◆ **EXERCISE DATA**

╭──

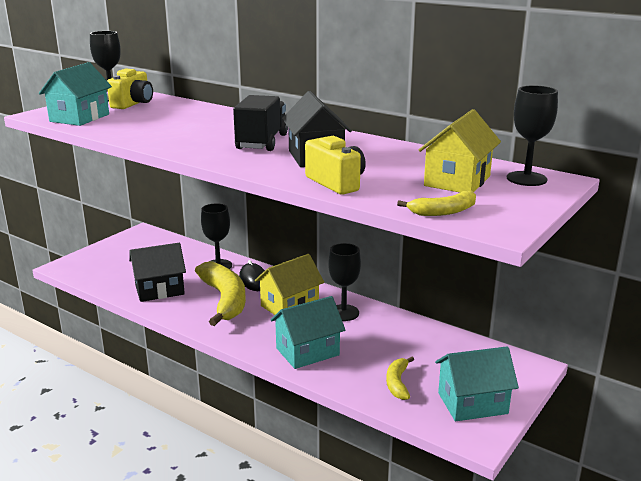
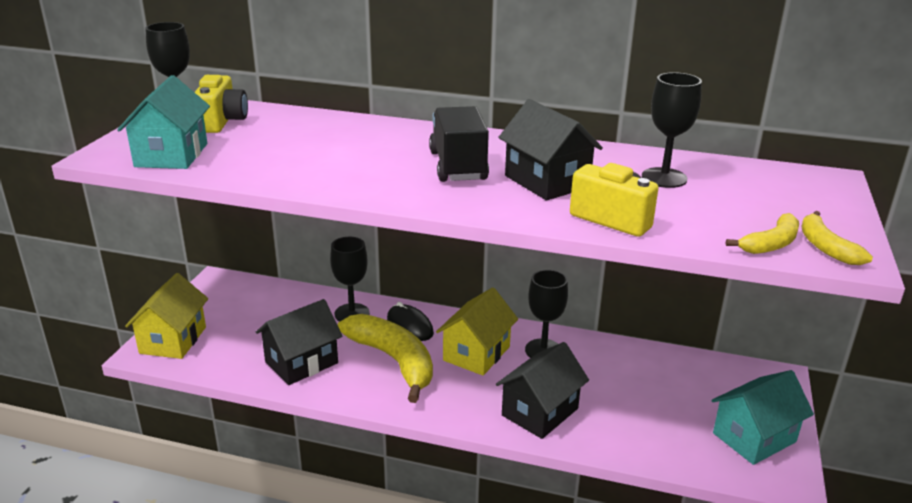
camera: 20 degrees left, 5 degrees up
(307, 351) = (539, 412): turquoise house -> black house
(397, 383) = (664, 431): yellow banana -> yellow banana (826, 247)
(457, 181) = (736, 196): yellow house -> yellow house (173, 340)
(526, 179) = (799, 182): black goblet -> black goblet (664, 178)

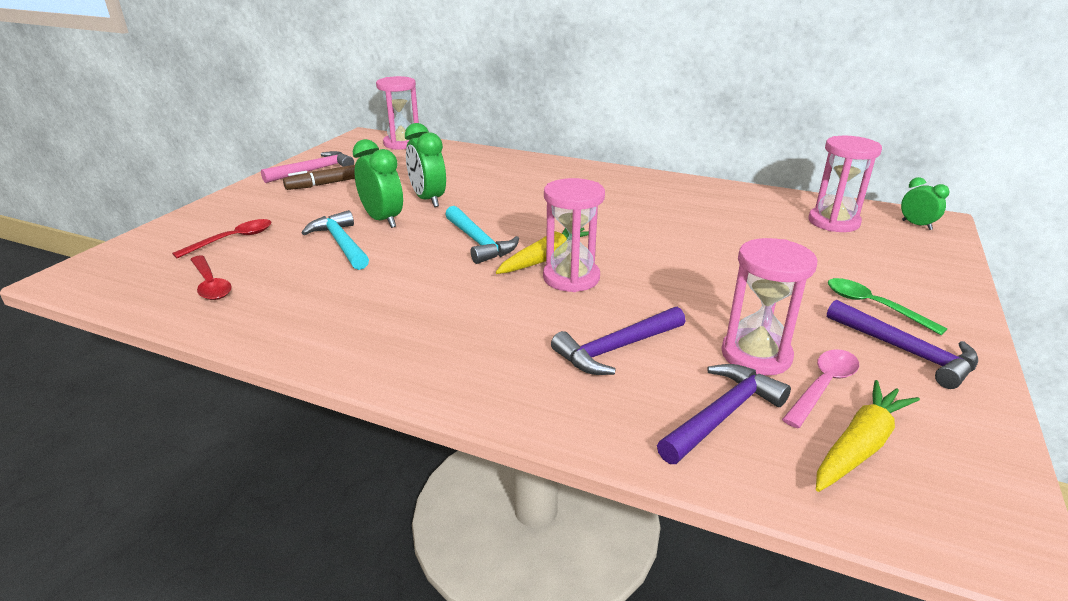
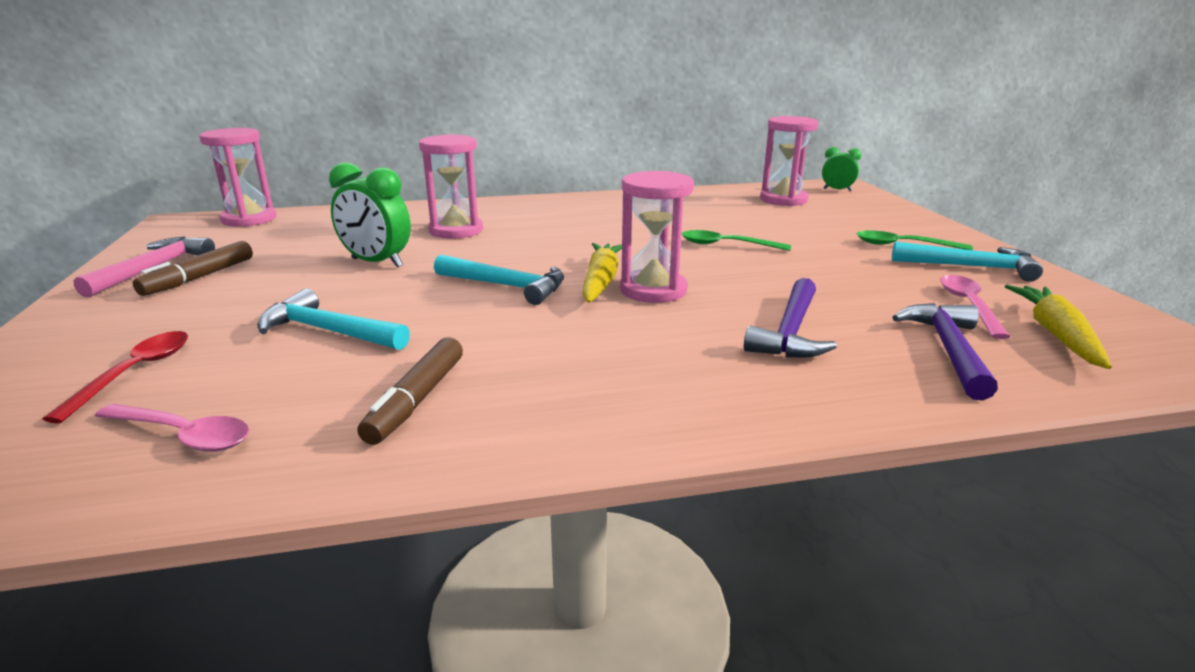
camera: 35 degrees left, 5 degrees down
(210, 284) = (184, 435): red spoon -> pink spoon
(324, 306) = (416, 400): none -> brown marker
(382, 220) = (348, 295): green clock -> none
(695, 255) = (726, 245): none -> green spoon
(756, 355) = (893, 300): pink hourglass -> pink hourglass (456, 230)
(906, 352) = (971, 267): purple hammer -> turquoise hammer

╰──

◆ **TASK INSTRUCTIONS**
In your answer, repeat all the entries exactly, but leave out the pictures.

◆ **TASK OUTPUT**
camera: 20 degrees left, 5 degrees up
(307, 351) = (539, 412): turquoise house -> black house
(397, 383) = (664, 431): yellow banana -> yellow banana (826, 247)
(457, 181) = (736, 196): yellow house -> yellow house (173, 340)
(526, 179) = (799, 182): black goblet -> black goblet (664, 178)

camera: 35 degrees left, 5 degrees down
(210, 284) = (184, 435): red spoon -> pink spoon
(324, 306) = (416, 400): none -> brown marker
(382, 220) = (348, 295): green clock -> none
(695, 255) = (726, 245): none -> green spoon
(756, 355) = (893, 300): pink hourglass -> pink hourglass (456, 230)
(906, 352) = (971, 267): purple hammer -> turquoise hammer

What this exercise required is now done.